Your objective:
Your whole reply should be the lines from the one that contains "- shifted: Taschenlampe" through the last line of the listing, copied exactly.

Data:
------
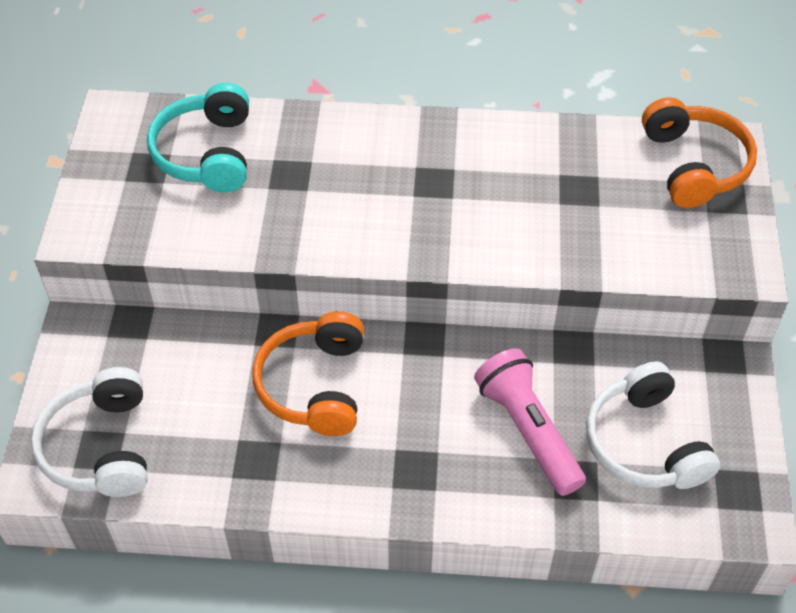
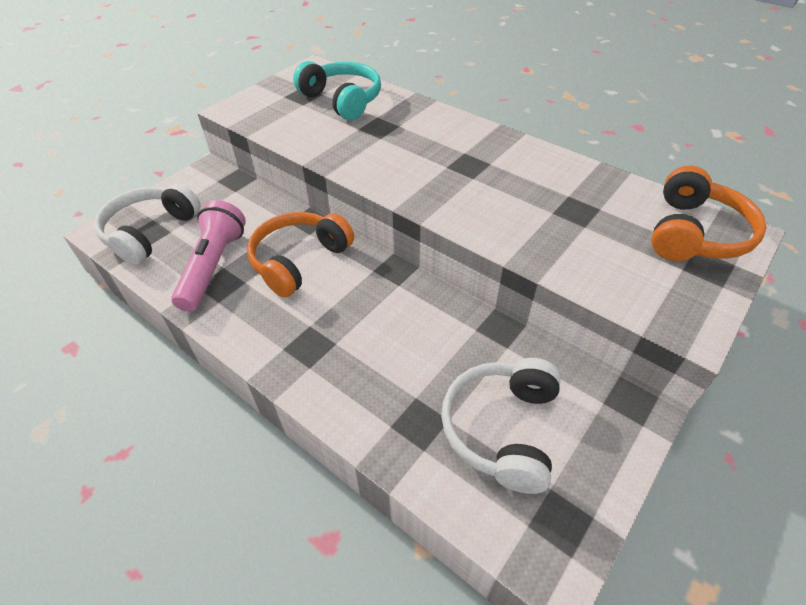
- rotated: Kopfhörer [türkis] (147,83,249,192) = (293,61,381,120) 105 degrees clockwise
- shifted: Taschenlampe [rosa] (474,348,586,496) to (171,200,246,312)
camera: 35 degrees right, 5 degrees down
------
Reply to the exercise:
- shifted: Taschenlampe [rosa] (474,348,586,496) to (171,200,246,312)
camera: 35 degrees right, 5 degrees down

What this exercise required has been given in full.